* [Problem description] Would you print the records as they stand, down to the last character?

*** Opening Data for review ***

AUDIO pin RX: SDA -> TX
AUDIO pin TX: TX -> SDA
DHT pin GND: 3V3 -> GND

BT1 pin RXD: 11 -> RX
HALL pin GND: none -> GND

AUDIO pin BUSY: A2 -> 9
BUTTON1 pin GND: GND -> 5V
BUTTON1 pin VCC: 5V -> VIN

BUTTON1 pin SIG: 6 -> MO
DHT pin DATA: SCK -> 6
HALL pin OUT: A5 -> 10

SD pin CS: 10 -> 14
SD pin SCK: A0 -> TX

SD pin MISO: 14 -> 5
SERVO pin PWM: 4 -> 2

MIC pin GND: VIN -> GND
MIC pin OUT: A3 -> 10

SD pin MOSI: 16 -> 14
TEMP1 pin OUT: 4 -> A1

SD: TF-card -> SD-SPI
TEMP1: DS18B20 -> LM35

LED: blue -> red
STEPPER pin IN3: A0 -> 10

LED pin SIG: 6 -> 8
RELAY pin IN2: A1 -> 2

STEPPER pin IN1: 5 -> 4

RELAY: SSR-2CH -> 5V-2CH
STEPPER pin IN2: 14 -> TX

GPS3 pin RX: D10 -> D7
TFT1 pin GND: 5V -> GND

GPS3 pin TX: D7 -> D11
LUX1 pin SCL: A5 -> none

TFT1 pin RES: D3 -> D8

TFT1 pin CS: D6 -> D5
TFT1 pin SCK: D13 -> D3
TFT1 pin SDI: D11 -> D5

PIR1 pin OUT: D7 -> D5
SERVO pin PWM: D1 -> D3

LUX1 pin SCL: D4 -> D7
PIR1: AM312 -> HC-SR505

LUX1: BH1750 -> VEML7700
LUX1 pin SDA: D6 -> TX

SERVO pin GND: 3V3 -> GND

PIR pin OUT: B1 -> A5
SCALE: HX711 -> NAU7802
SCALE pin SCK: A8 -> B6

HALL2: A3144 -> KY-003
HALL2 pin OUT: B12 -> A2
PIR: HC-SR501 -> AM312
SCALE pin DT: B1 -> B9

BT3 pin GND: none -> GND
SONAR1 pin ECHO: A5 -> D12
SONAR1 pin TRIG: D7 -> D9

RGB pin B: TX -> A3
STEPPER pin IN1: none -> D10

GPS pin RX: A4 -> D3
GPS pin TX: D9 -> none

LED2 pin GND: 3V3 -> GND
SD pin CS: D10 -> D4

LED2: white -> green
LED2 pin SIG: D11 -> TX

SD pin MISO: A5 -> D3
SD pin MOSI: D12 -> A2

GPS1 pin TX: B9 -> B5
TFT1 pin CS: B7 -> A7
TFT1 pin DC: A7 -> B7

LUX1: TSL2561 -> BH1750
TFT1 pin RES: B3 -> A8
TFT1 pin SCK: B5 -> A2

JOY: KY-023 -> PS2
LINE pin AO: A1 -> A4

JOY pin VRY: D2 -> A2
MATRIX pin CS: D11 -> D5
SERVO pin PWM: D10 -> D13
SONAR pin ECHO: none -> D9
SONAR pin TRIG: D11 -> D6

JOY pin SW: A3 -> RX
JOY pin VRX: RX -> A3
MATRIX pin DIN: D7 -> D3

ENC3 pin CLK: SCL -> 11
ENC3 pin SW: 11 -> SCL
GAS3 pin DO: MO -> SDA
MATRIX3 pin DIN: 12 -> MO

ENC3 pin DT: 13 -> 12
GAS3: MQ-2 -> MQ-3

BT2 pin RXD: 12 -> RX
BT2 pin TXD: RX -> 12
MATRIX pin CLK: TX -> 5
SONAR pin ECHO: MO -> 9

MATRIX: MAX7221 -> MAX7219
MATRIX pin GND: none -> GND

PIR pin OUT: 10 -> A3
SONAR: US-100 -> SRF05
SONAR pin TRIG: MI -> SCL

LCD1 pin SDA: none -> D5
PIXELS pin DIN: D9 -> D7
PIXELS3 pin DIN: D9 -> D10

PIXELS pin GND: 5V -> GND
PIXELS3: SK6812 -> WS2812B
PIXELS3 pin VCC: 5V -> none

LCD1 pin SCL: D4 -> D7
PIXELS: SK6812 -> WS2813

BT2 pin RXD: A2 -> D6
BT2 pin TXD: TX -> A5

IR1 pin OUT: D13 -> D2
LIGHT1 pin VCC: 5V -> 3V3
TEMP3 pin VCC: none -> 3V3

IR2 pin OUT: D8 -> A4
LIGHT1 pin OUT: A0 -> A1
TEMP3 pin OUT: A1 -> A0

*** Closing Data for review ***

* [Solution]
AUDIO pin RX: SDA -> TX
AUDIO pin TX: TX -> SDA
DHT pin GND: 3V3 -> GND

BT1 pin RXD: 11 -> RX
HALL pin GND: none -> GND

AUDIO pin BUSY: A2 -> 9
BUTTON1 pin GND: GND -> 5V
BUTTON1 pin VCC: 5V -> VIN

BUTTON1 pin SIG: 6 -> MO
DHT pin DATA: SCK -> 6
HALL pin OUT: A5 -> 10

SD pin CS: 10 -> 14
SD pin SCK: A0 -> TX

SD pin MISO: 14 -> 5
SERVO pin PWM: 4 -> 2

MIC pin GND: VIN -> GND
MIC pin OUT: A3 -> 10

SD pin MOSI: 16 -> 14
TEMP1 pin OUT: 4 -> A1

SD: TF-card -> SD-SPI
TEMP1: DS18B20 -> LM35

LED: blue -> red
STEPPER pin IN3: A0 -> 10

LED pin SIG: 6 -> 8
RELAY pin IN2: A1 -> 2

STEPPER pin IN1: 5 -> 4

RELAY: SSR-2CH -> 5V-2CH
STEPPER pin IN2: 14 -> TX

GPS3 pin RX: D10 -> D7
TFT1 pin GND: 5V -> GND

GPS3 pin TX: D7 -> D11
LUX1 pin SCL: A5 -> none

TFT1 pin RES: D3 -> D8

TFT1 pin CS: D6 -> D5
TFT1 pin SCK: D13 -> D3
TFT1 pin SDI: D11 -> D5

PIR1 pin OUT: D7 -> D5
SERVO pin PWM: D1 -> D3

LUX1 pin SCL: D4 -> D7
PIR1: AM312 -> HC-SR505

LUX1: BH1750 -> VEML7700
LUX1 pin SDA: D6 -> TX

SERVO pin GND: 3V3 -> GND

PIR pin OUT: B1 -> A5
SCALE: HX711 -> NAU7802
SCALE pin SCK: A8 -> B6

HALL2: A3144 -> KY-003
HALL2 pin OUT: B12 -> A2
PIR: HC-SR501 -> AM312
SCALE pin DT: B1 -> B9

BT3 pin GND: none -> GND
SONAR1 pin ECHO: A5 -> D12
SONAR1 pin TRIG: D7 -> D9

RGB pin B: TX -> A3
STEPPER pin IN1: none -> D10

GPS pin RX: A4 -> D3
GPS pin TX: D9 -> none

LED2 pin GND: 3V3 -> GND
SD pin CS: D10 -> D4

LED2: white -> green
LED2 pin SIG: D11 -> TX

SD pin MISO: A5 -> D3
SD pin MOSI: D12 -> A2

GPS1 pin TX: B9 -> B5
TFT1 pin CS: B7 -> A7
TFT1 pin DC: A7 -> B7

LUX1: TSL2561 -> BH1750
TFT1 pin RES: B3 -> A8
TFT1 pin SCK: B5 -> A2

JOY: KY-023 -> PS2
LINE pin AO: A1 -> A4

JOY pin VRY: D2 -> A2
MATRIX pin CS: D11 -> D5
SERVO pin PWM: D10 -> D13
SONAR pin ECHO: none -> D9
SONAR pin TRIG: D11 -> D6

JOY pin SW: A3 -> RX
JOY pin VRX: RX -> A3
MATRIX pin DIN: D7 -> D3

ENC3 pin CLK: SCL -> 11
ENC3 pin SW: 11 -> SCL
GAS3 pin DO: MO -> SDA
MATRIX3 pin DIN: 12 -> MO

ENC3 pin DT: 13 -> 12
GAS3: MQ-2 -> MQ-3

BT2 pin RXD: 12 -> RX
BT2 pin TXD: RX -> 12
MATRIX pin CLK: TX -> 5
SONAR pin ECHO: MO -> 9

MATRIX: MAX7221 -> MAX7219
MATRIX pin GND: none -> GND

PIR pin OUT: 10 -> A3
SONAR: US-100 -> SRF05
SONAR pin TRIG: MI -> SCL

LCD1 pin SDA: none -> D5
PIXELS pin DIN: D9 -> D7
PIXELS3 pin DIN: D9 -> D10

PIXELS pin GND: 5V -> GND
PIXELS3: SK6812 -> WS2812B
PIXELS3 pin VCC: 5V -> none

LCD1 pin SCL: D4 -> D7
PIXELS: SK6812 -> WS2813

BT2 pin RXD: A2 -> D6
BT2 pin TXD: TX -> A5

IR1 pin OUT: D13 -> D2
LIGHT1 pin VCC: 5V -> 3V3
TEMP3 pin VCC: none -> 3V3

IR2 pin OUT: D8 -> A4
LIGHT1 pin OUT: A0 -> A1
TEMP3 pin OUT: A1 -> A0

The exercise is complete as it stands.